*Assignment:* In the records below, begin at the line that has "S201: none -> switch (GND, X1)" and stop after the line that has "U213: NAND CD4011"; quote those lines verbatim and nothing more.

*Data provided:*
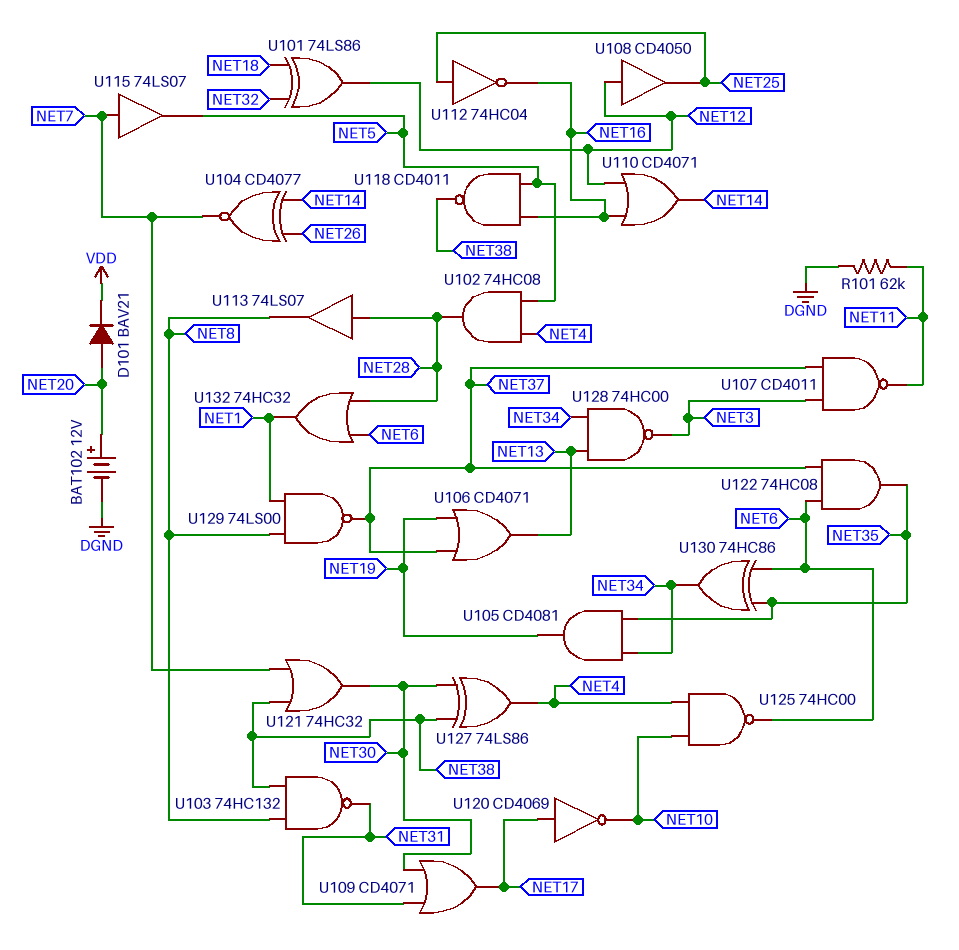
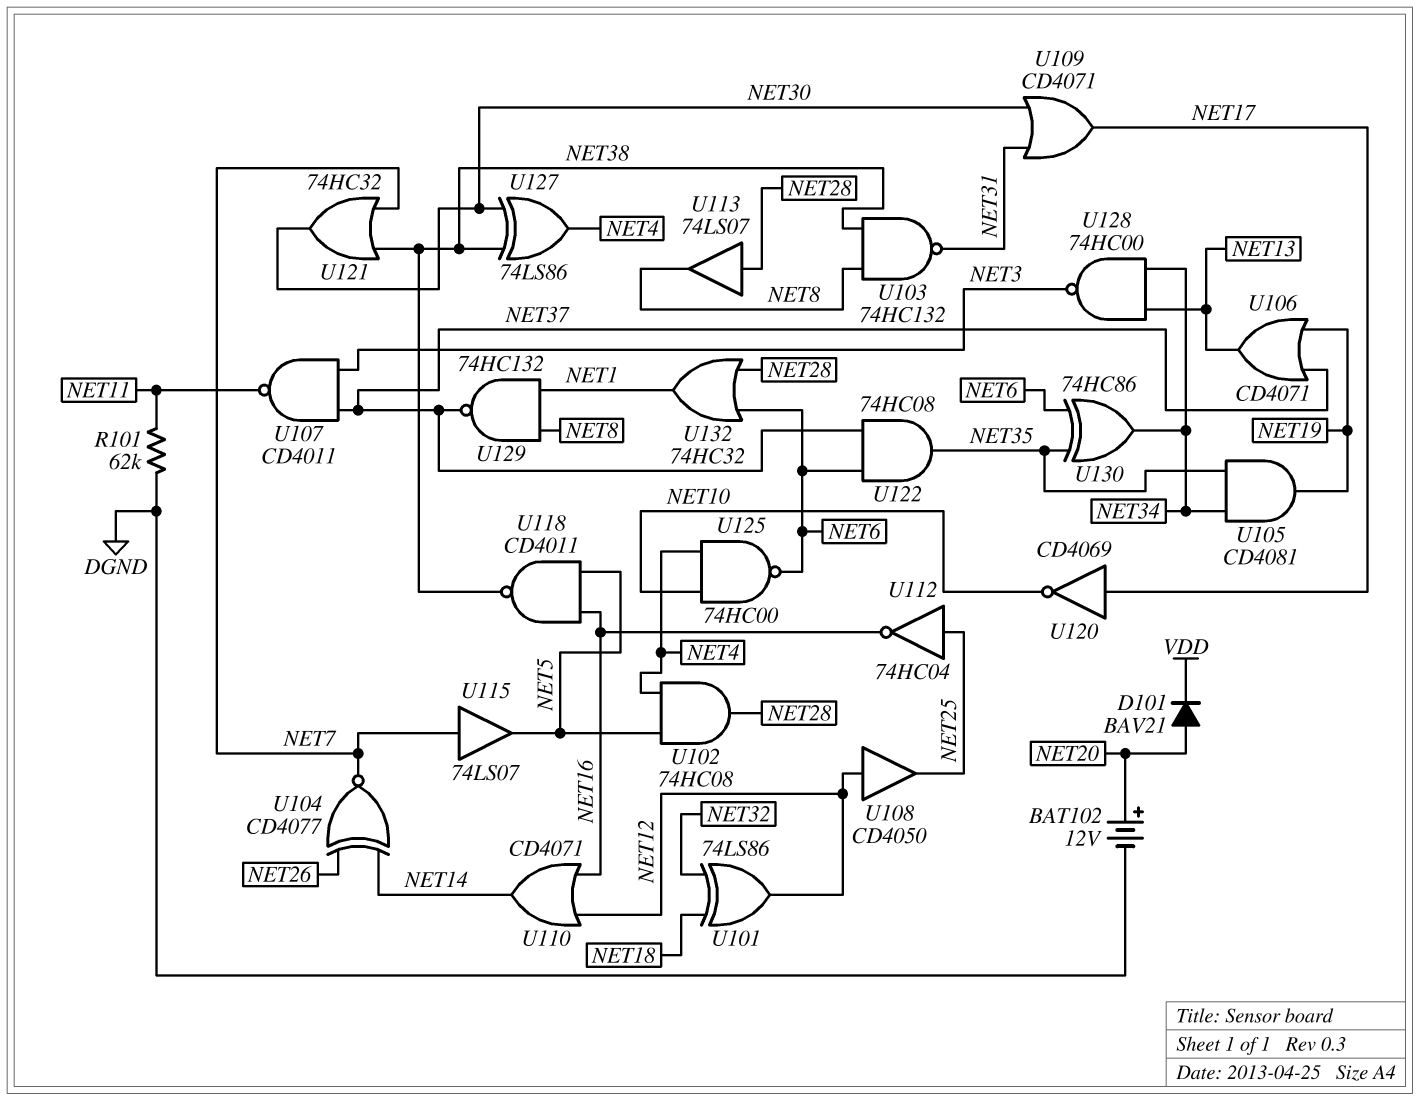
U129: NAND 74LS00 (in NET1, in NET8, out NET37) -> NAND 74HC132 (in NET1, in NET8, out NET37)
* * *
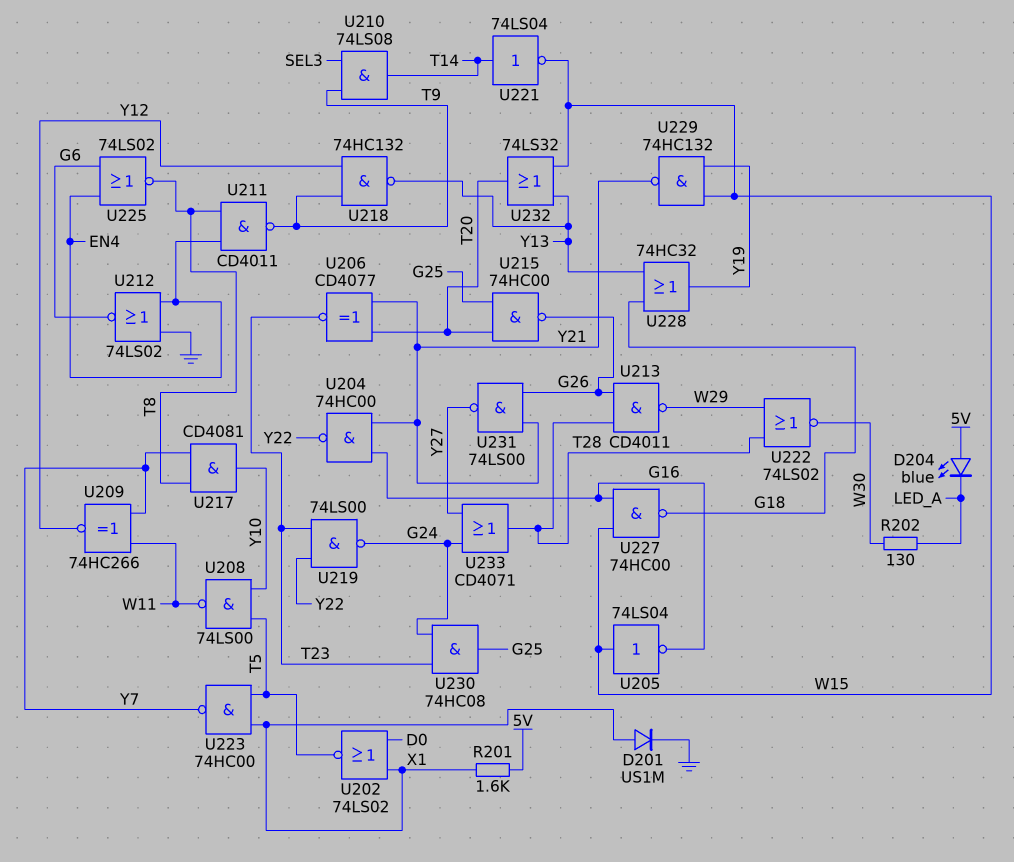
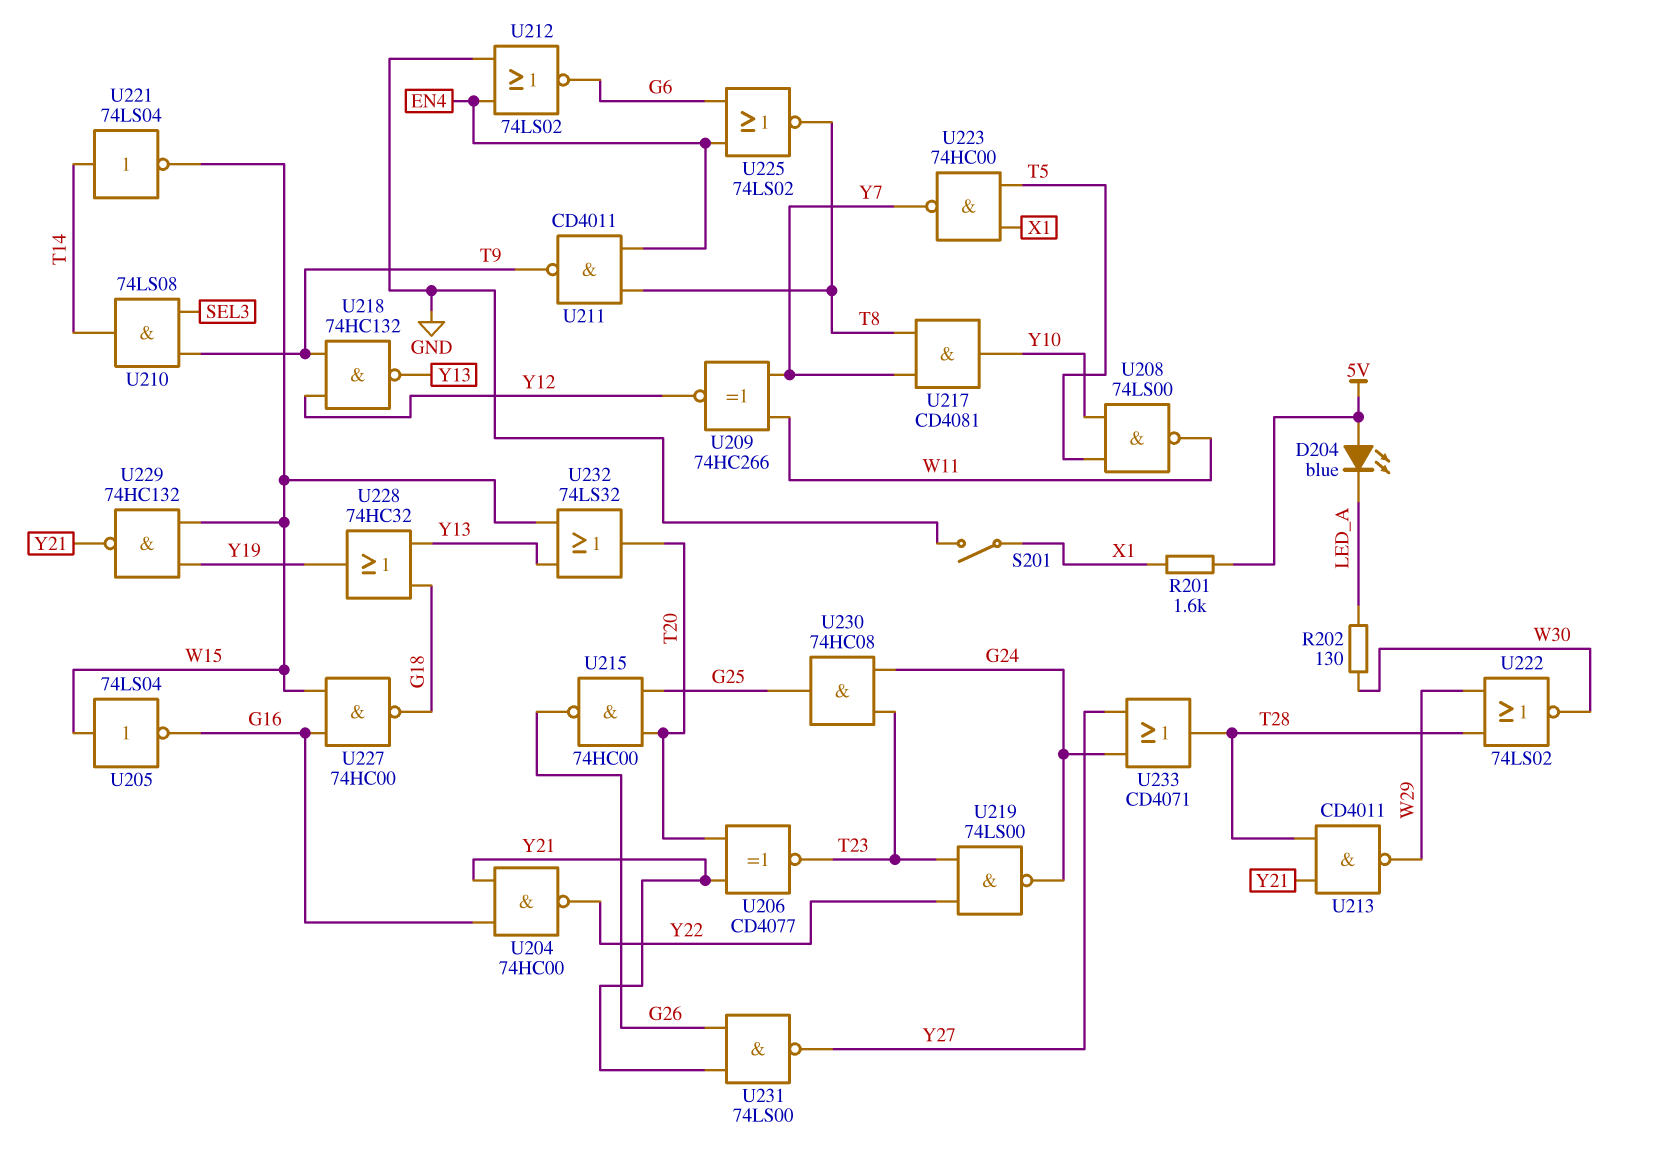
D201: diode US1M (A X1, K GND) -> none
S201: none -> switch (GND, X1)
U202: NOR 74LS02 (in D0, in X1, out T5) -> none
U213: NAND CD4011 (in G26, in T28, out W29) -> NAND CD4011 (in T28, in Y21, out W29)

*Response area:*
S201: none -> switch (GND, X1)
U202: NOR 74LS02 (in D0, in X1, out T5) -> none
U213: NAND CD4011 (in G26, in T28, out W29) -> NAND CD4011 (in T28, in Y21, out W29)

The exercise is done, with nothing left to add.